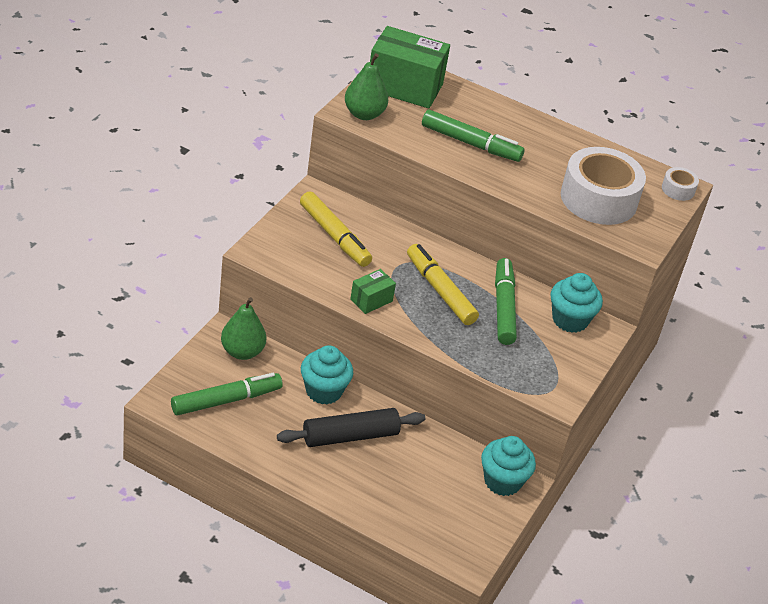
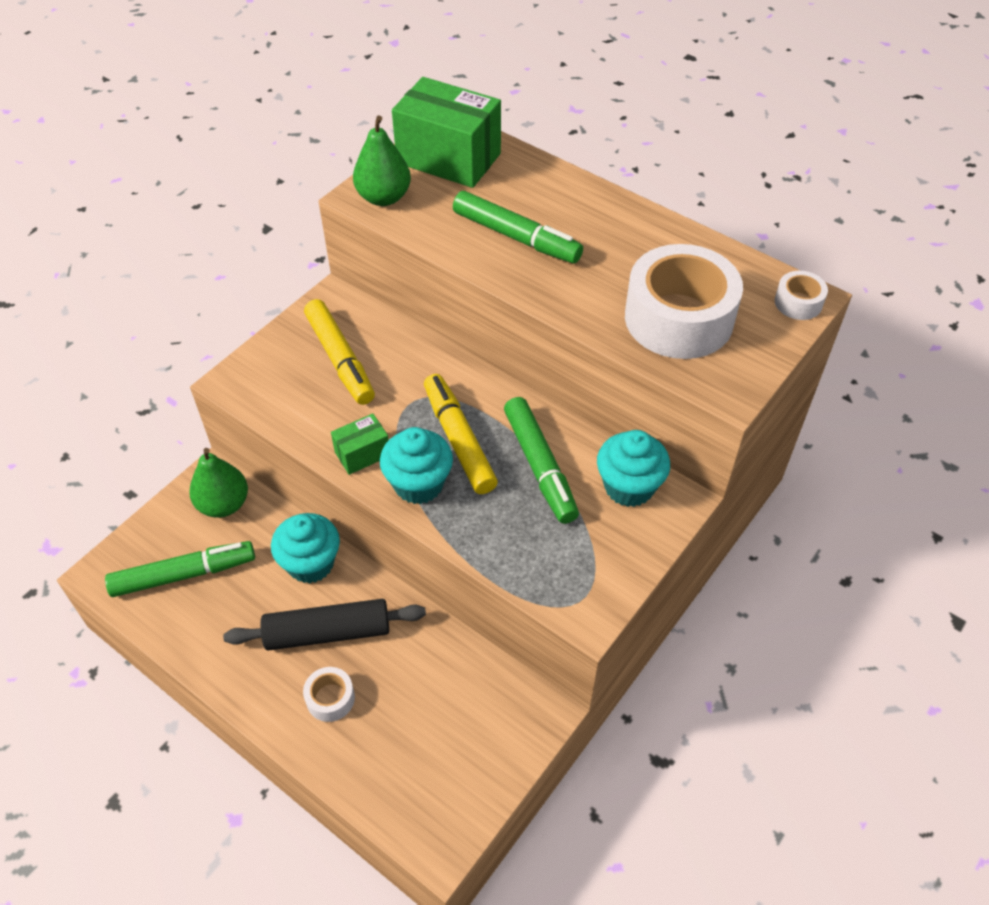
camera: 15 degrees right, 10 degrees up
(364, 478) = (330, 698): none -> white tape
(502, 481) = (516, 710): turquoise cupcake -> turquoise cupcake (418, 484)
(503, 307) = (540, 466): green marker -> green marker turned 150 degrees clockwise

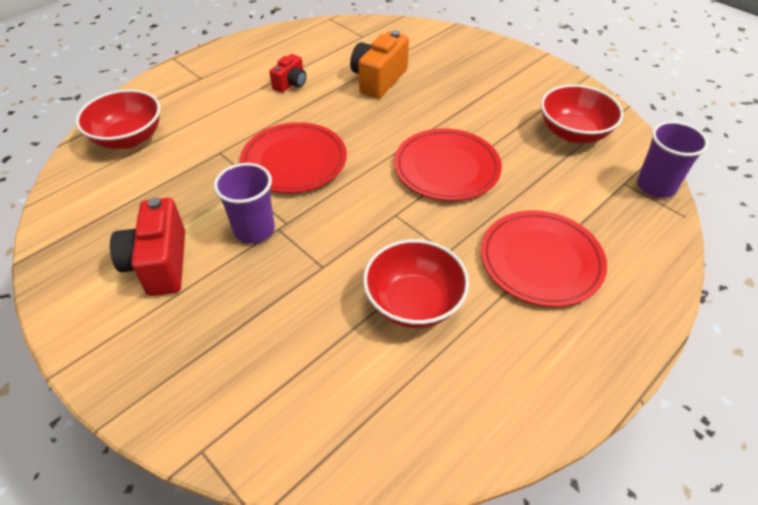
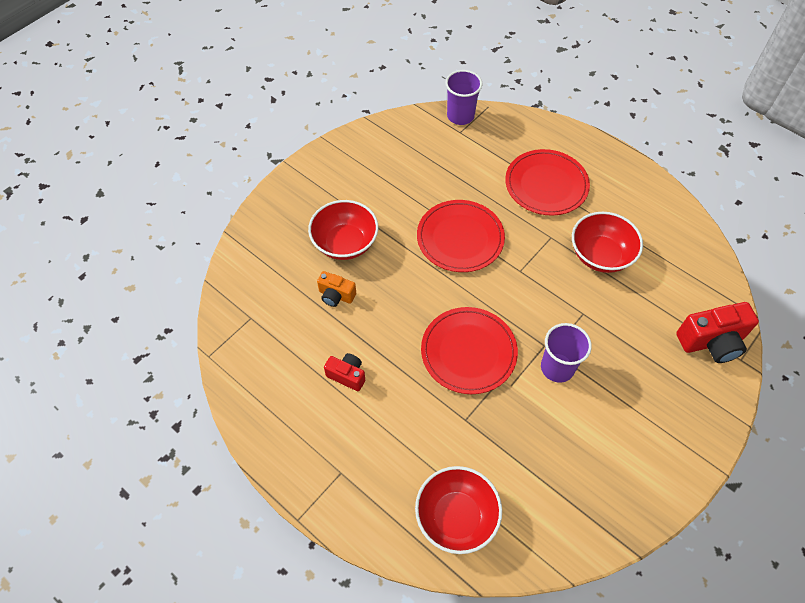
camera: 95 degrees left, 10 degrees up
(159, 264) = (609, 431): red camera -> red camera (711, 342)
(378, 80) = (336, 295): orange camera -> orange camera, size x0.58
(573, 133) = (404, 154): red bowl -> red bowl (345, 243)

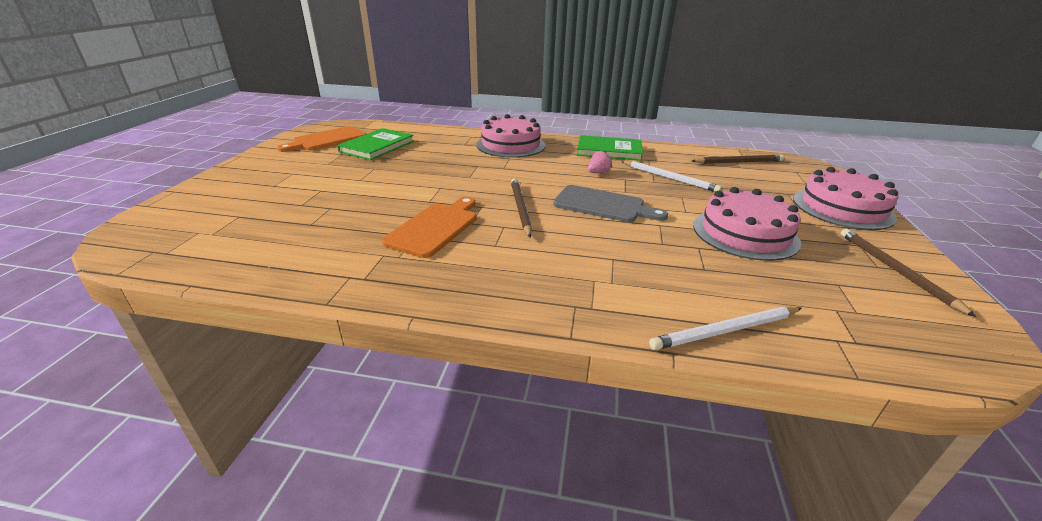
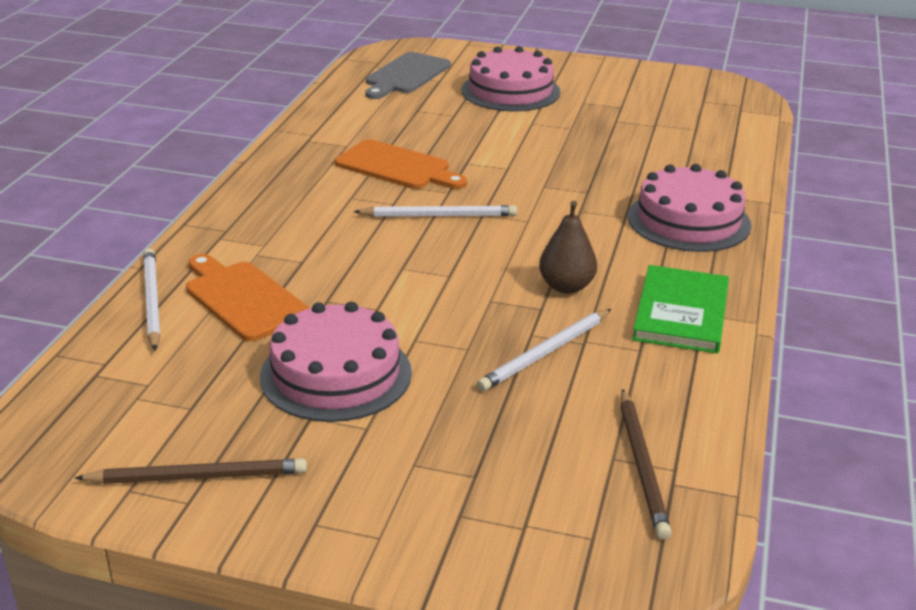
camera: 95 degrees right, 0 degrees up
(327, 140) = (675, 93): orange cutting board -> orange cutting board (243, 298)
(377, 146) = (654, 125): green book -> none
(520, 209) = (438, 215): brown pencil -> white pencil
(598, 173) = (566, 286): pink strawberry -> brown pear
(603, 205) = (442, 274): grey cutting board -> grey cutting board (405, 75)
(842, 208) = (403, 522): pink cake -> pink cake (510, 91)

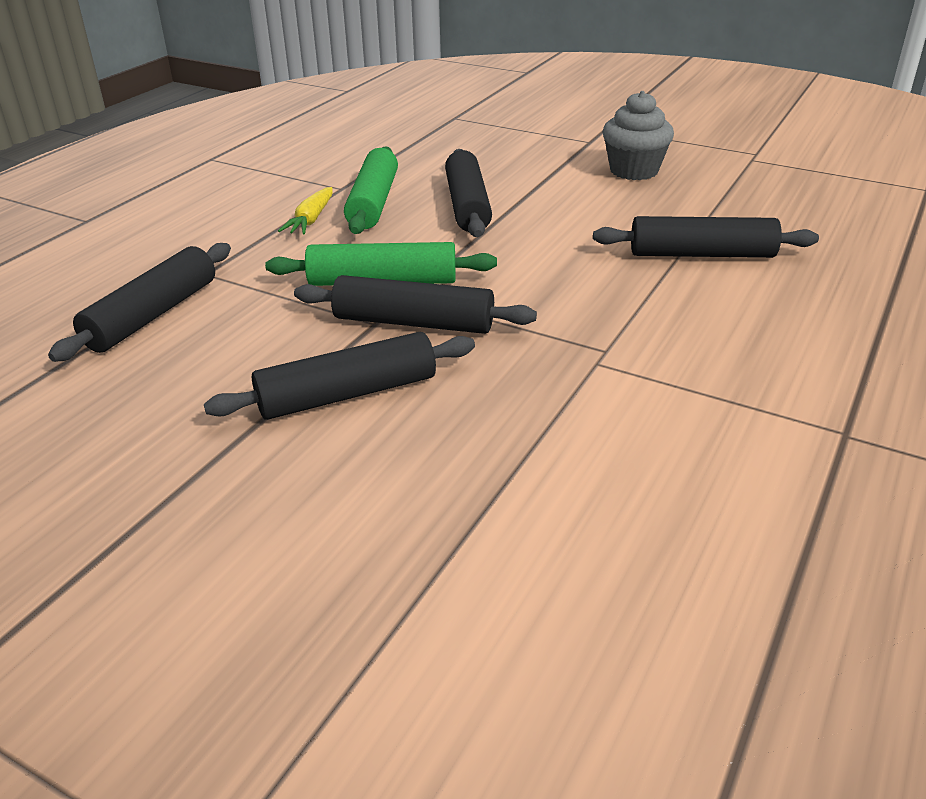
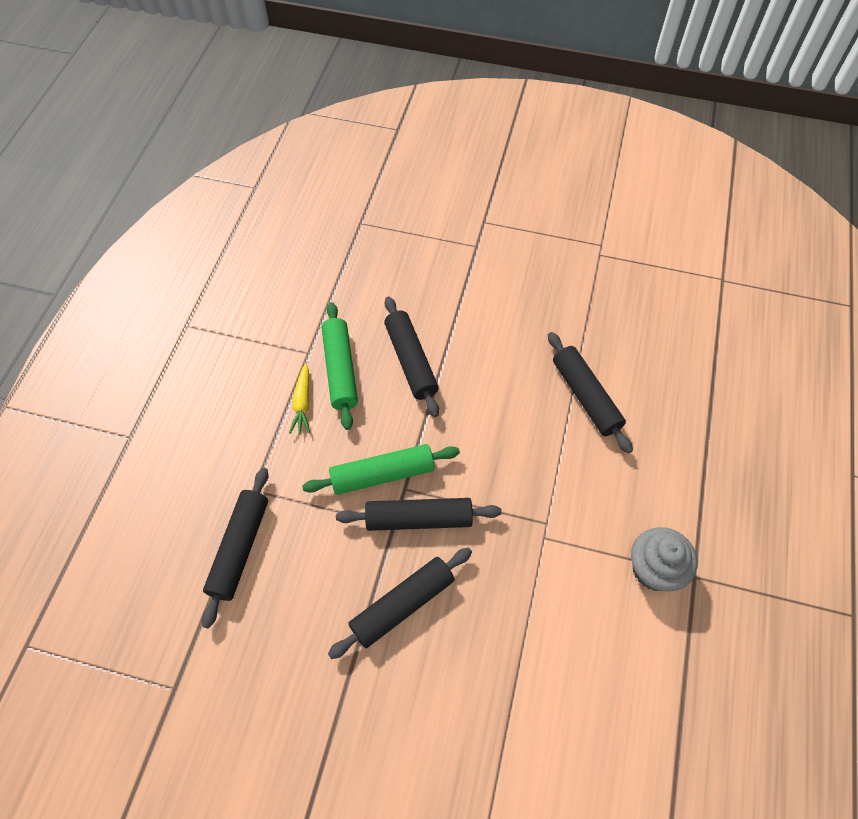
camera: 15 degrees left, 25 degrees up
(634, 171) = (518, 287): grey cupcake -> grey cupcake (654, 569)
(701, 254) = (585, 396): black rolling pin -> black rolling pin turned 75 degrees clockwise

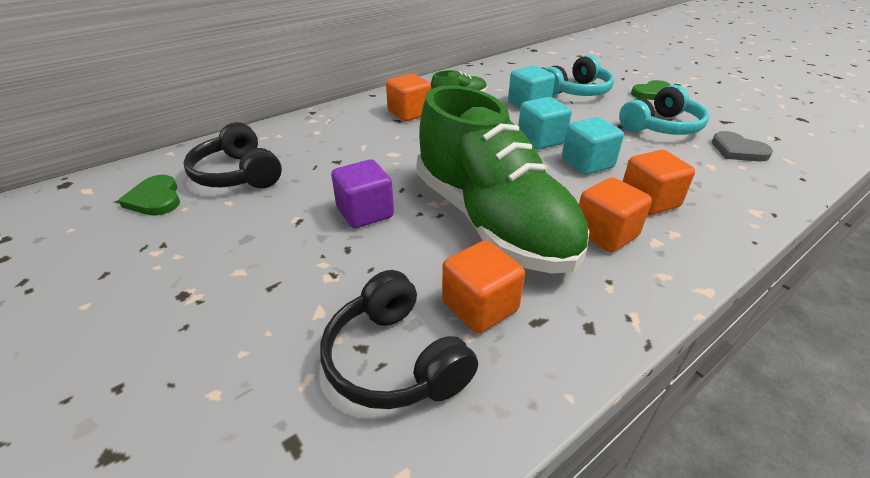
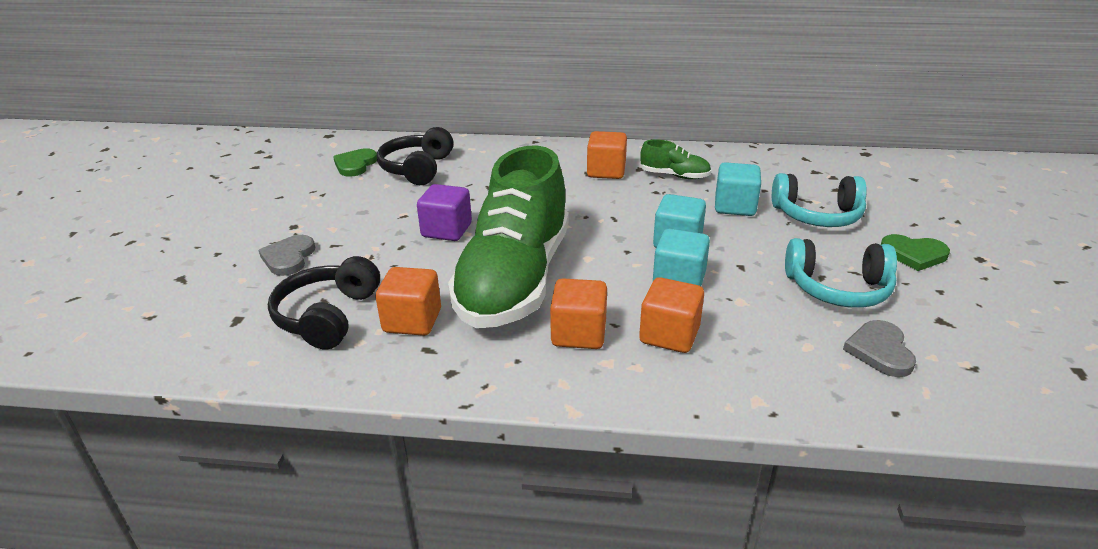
camera: 45 degrees right, 5 degrees down
(238, 331) = (288, 258): none -> grey heart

• • • • •

▶ **PROBLEM DESCRIPTION**: Transcribe every record above exactly, leaving out the pictures.

▶ **RESULT BELOW**:
camera: 15 degrees right, 10 degrees up
(364, 478) = (330, 698): none -> white tape
(502, 481) = (516, 710): turquoise cupcake -> turquoise cupcake (418, 484)
(503, 307) = (540, 466): green marker -> green marker turned 150 degrees clockwise

camera: 95 degrees left, 10 degrees up
(159, 264) = (609, 431): red camera -> red camera (711, 342)
(378, 80) = (336, 295): orange camera -> orange camera, size x0.58
(573, 133) = (404, 154): red bowl -> red bowl (345, 243)

camera: 95 degrees right, 0 degrees up
(327, 140) = (675, 93): orange cutting board -> orange cutting board (243, 298)
(377, 146) = (654, 125): green book -> none
(520, 209) = (438, 215): brown pencil -> white pencil
(598, 173) = (566, 286): pink strawberry -> brown pear
(603, 205) = (442, 274): grey cutting board -> grey cutting board (405, 75)
(842, 208) = (403, 522): pink cake -> pink cake (510, 91)

camera: 15 degrees left, 25 degrees up
(634, 171) = (518, 287): grey cupcake -> grey cupcake (654, 569)
(701, 254) = (585, 396): black rolling pin -> black rolling pin turned 75 degrees clockwise

camera: 45 degrees right, 5 degrees down
(238, 331) = (288, 258): none -> grey heart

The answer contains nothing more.